- **Exercise requirements**
All of the data is to be written out again exactly, without the pictures.

- **Information supplied**

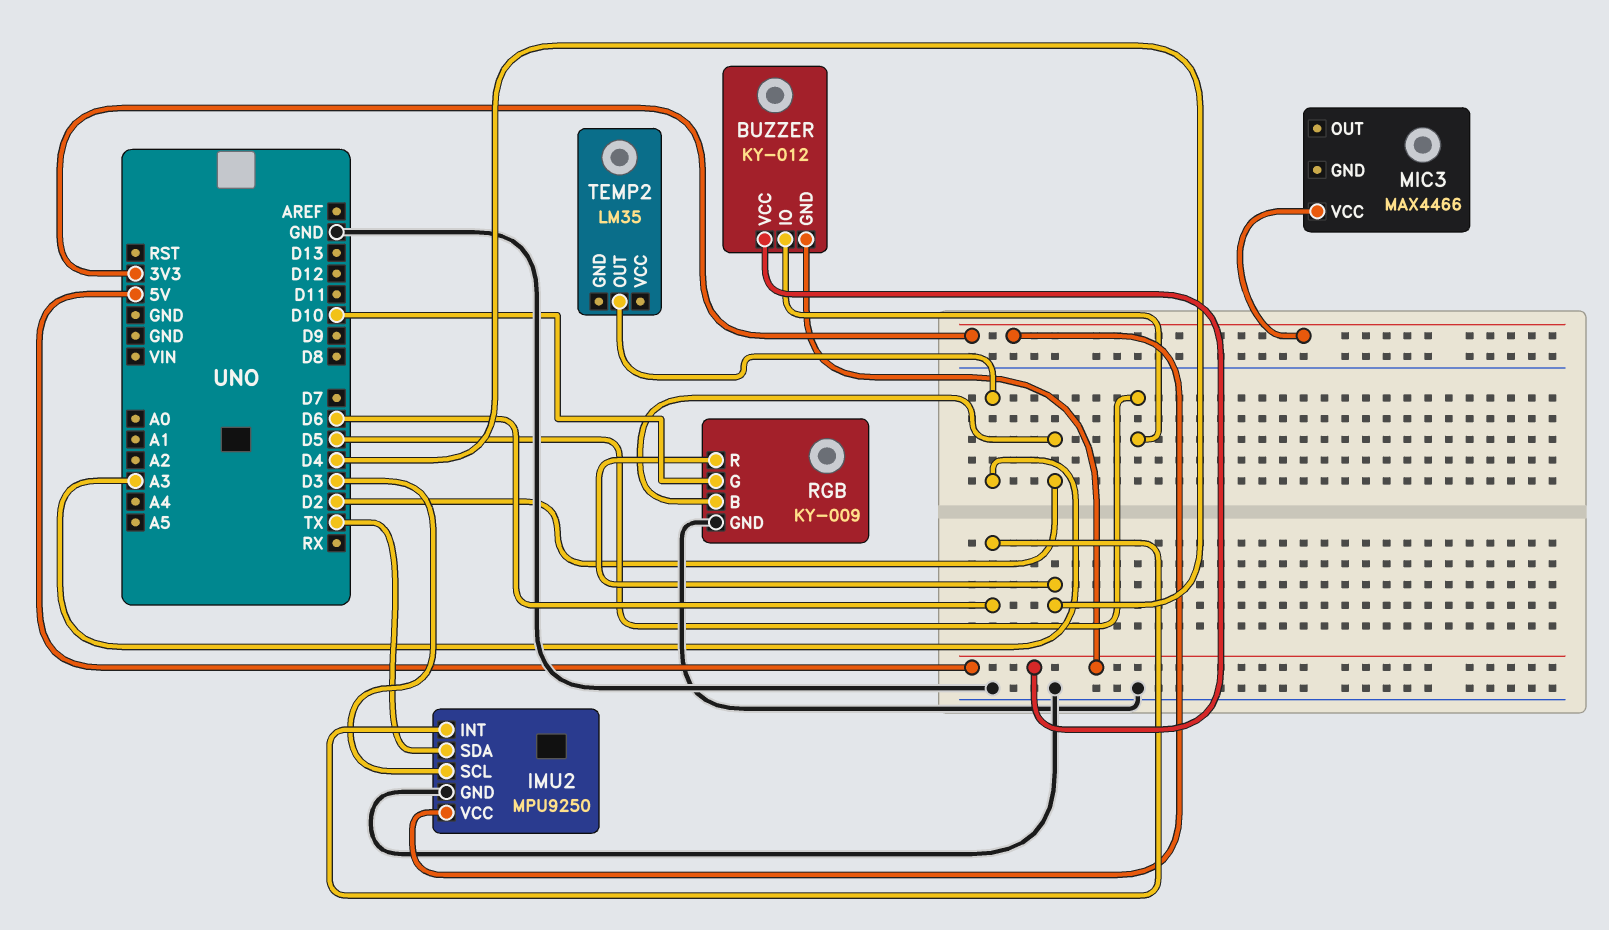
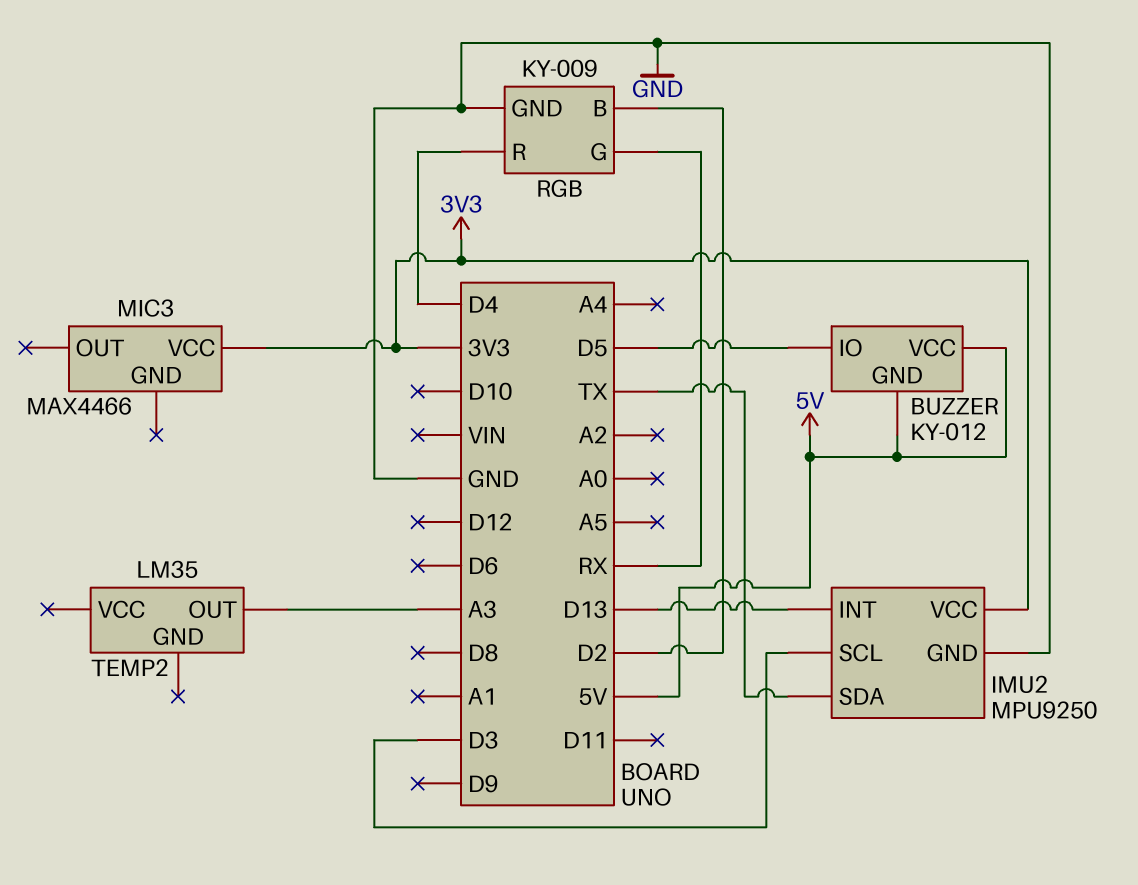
IMU2 pin INT: D6 -> D13
RGB pin G: D10 -> RX

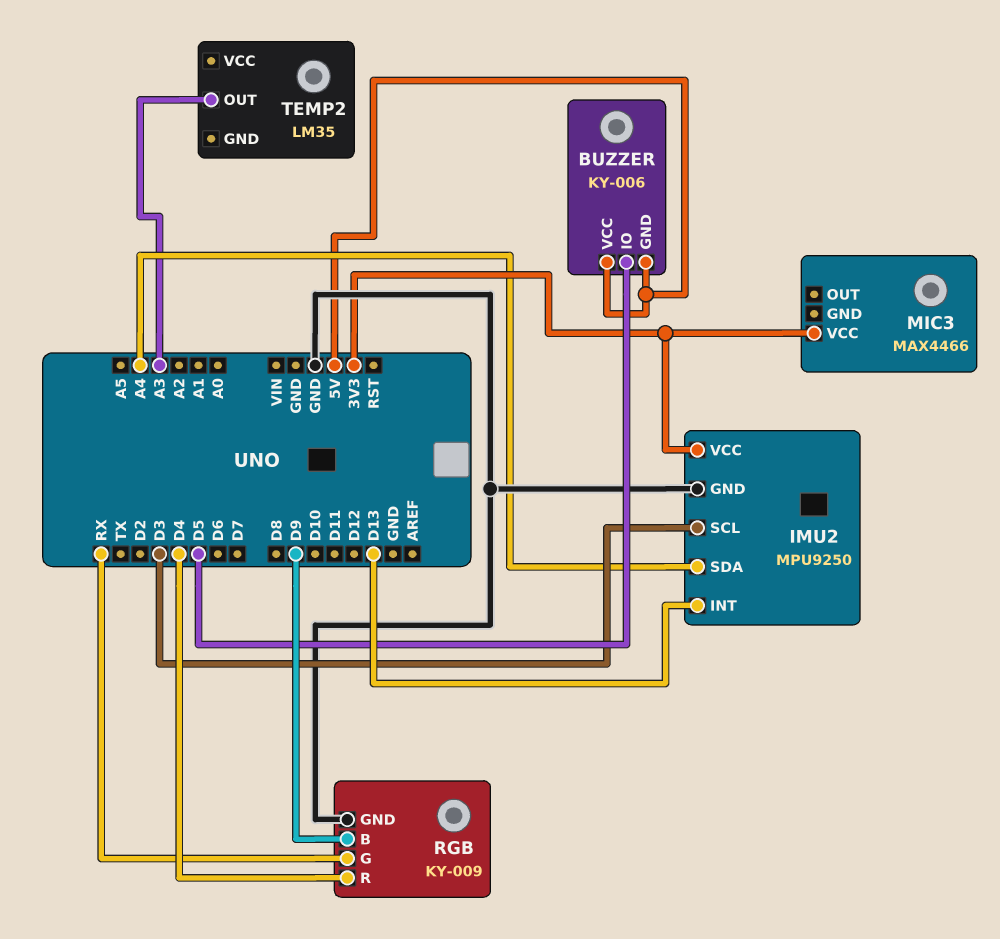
BUZZER: KY-012 -> KY-006
IMU2 pin SDA: TX -> A4
RGB pin B: D2 -> D9

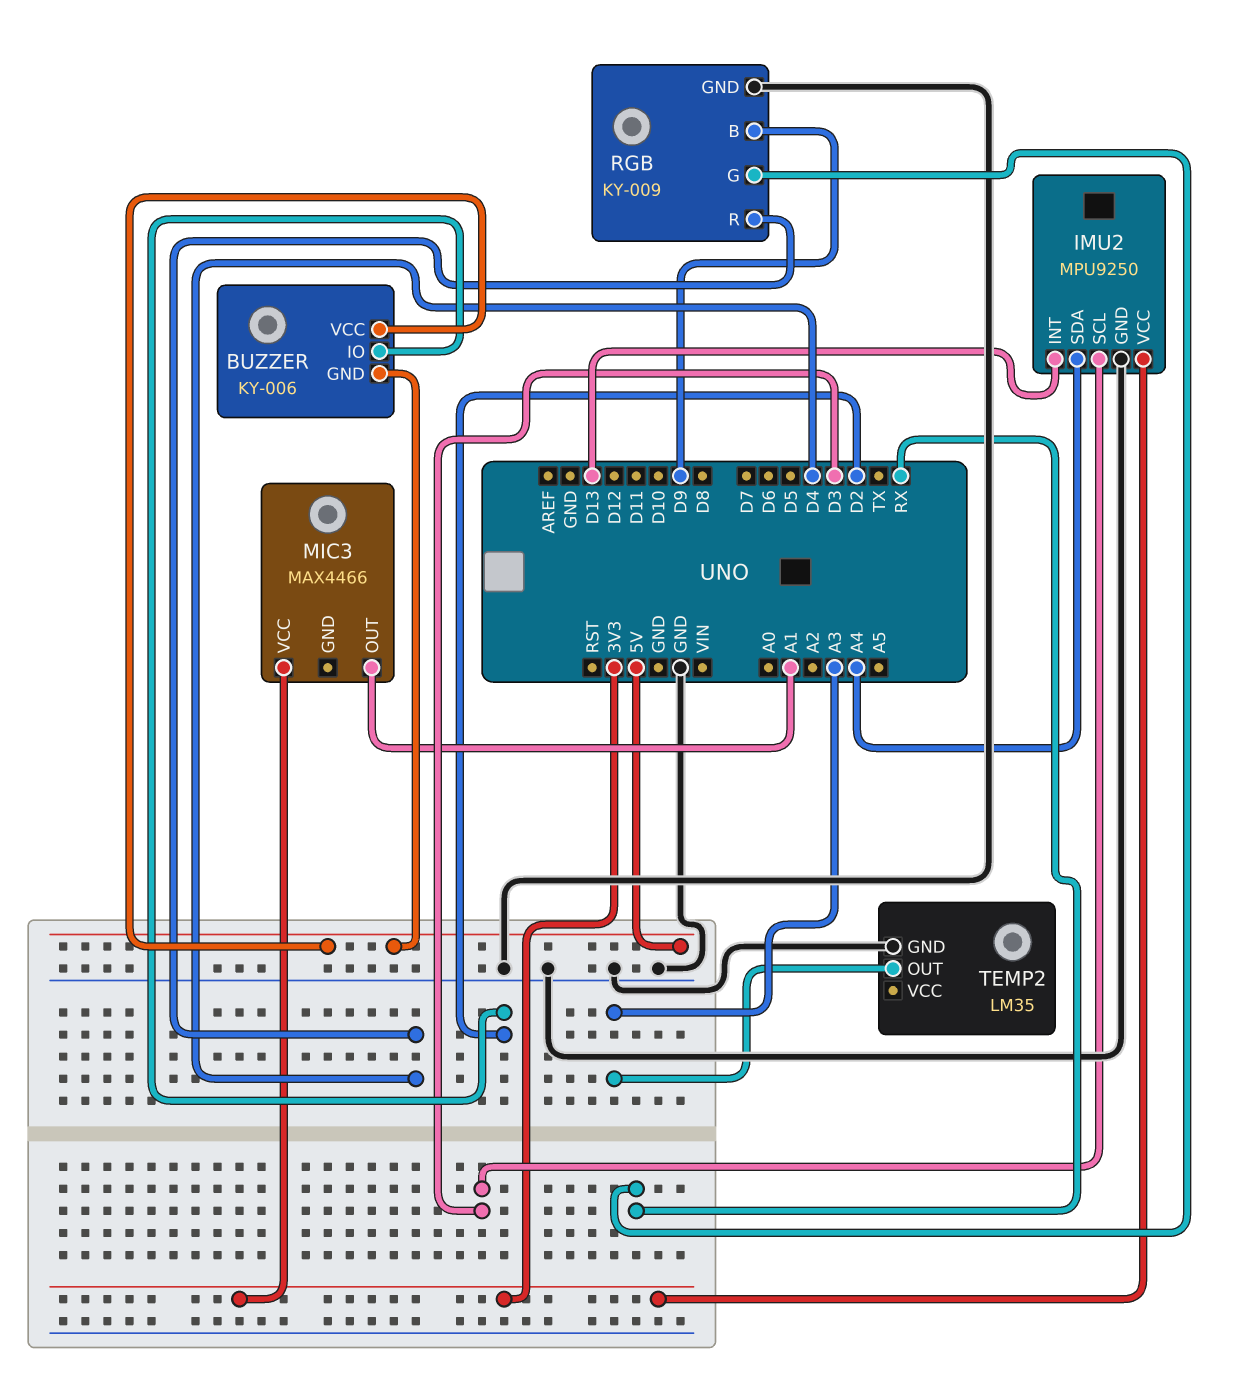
BUZZER pin IO: D5 -> D2
MIC3 pin OUT: none -> A1
TEMP2 pin GND: none -> GND

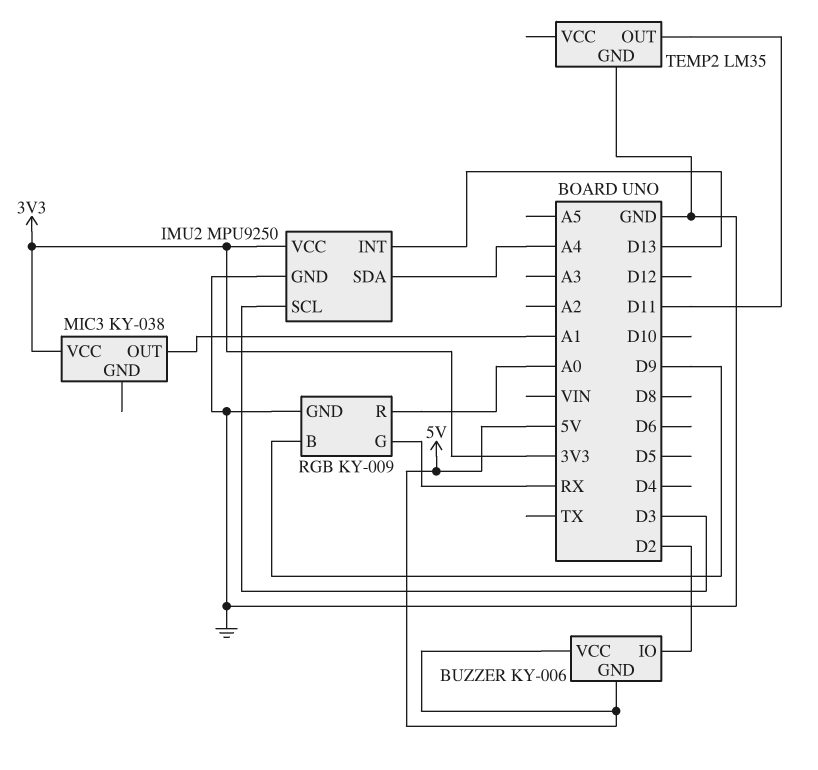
MIC3: MAX4466 -> KY-038
RGB pin R: D4 -> A0
TEMP2 pin OUT: A3 -> D11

- **Completed task**
IMU2 pin INT: D6 -> D13
RGB pin G: D10 -> RX

BUZZER: KY-012 -> KY-006
IMU2 pin SDA: TX -> A4
RGB pin B: D2 -> D9

BUZZER pin IO: D5 -> D2
MIC3 pin OUT: none -> A1
TEMP2 pin GND: none -> GND

MIC3: MAX4466 -> KY-038
RGB pin R: D4 -> A0
TEMP2 pin OUT: A3 -> D11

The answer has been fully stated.